━━━━━ RECORDS PROVIDED
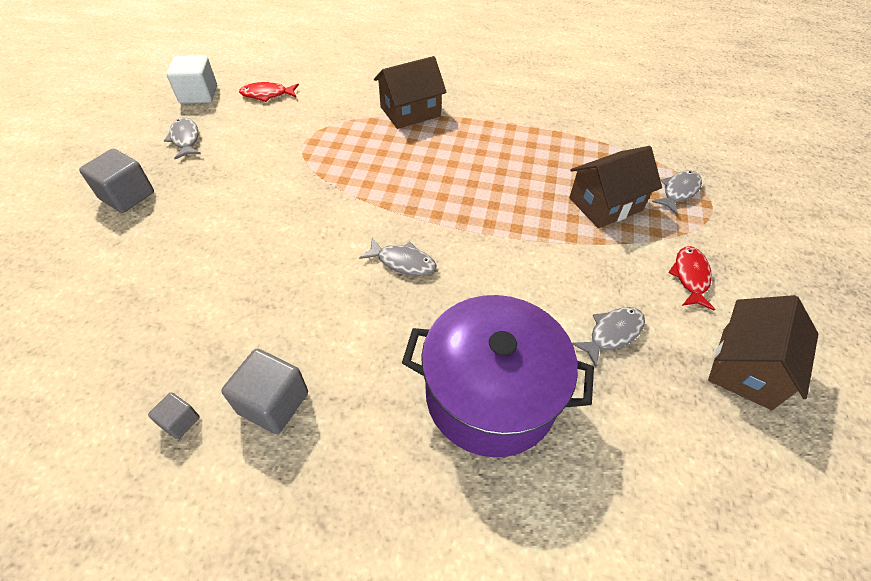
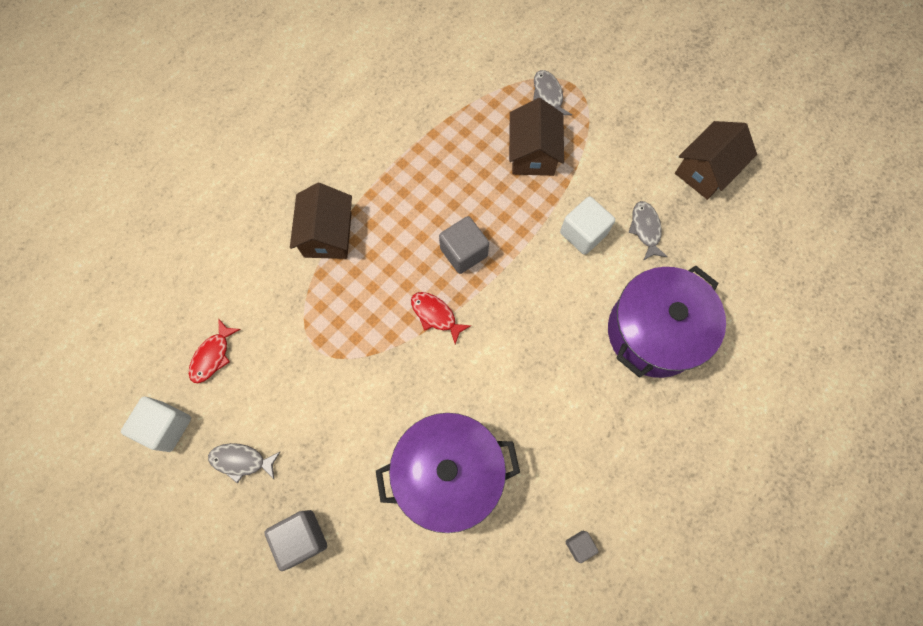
camera: 60 degrees left, 20 degrees up
(225, 270) = (448, 473): none -> purple pot
(273, 403) = (594, 476): grey cube -> grey cube (463, 252)
(403, 262) = (513, 332): grey fish -> none
(556, 277) = (583, 233): none -> white cube
(690, 277) = (626, 148): red fish -> red fish (435, 315)
(746, 367) = (705, 171): brown house -> brown house turned 75 degrees clockwise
━━━━━━━━━━
*THE PROBLEM*.
Starting at the first line of the records and stopping after the line with "(690, 277) = (626, 148): red", copy each line exactly; pictures stay out.

*EXERCISE ANSWER*.
camera: 60 degrees left, 20 degrees up
(225, 270) = (448, 473): none -> purple pot
(273, 403) = (594, 476): grey cube -> grey cube (463, 252)
(403, 262) = (513, 332): grey fish -> none
(556, 277) = (583, 233): none -> white cube
(690, 277) = (626, 148): red fish -> red fish (435, 315)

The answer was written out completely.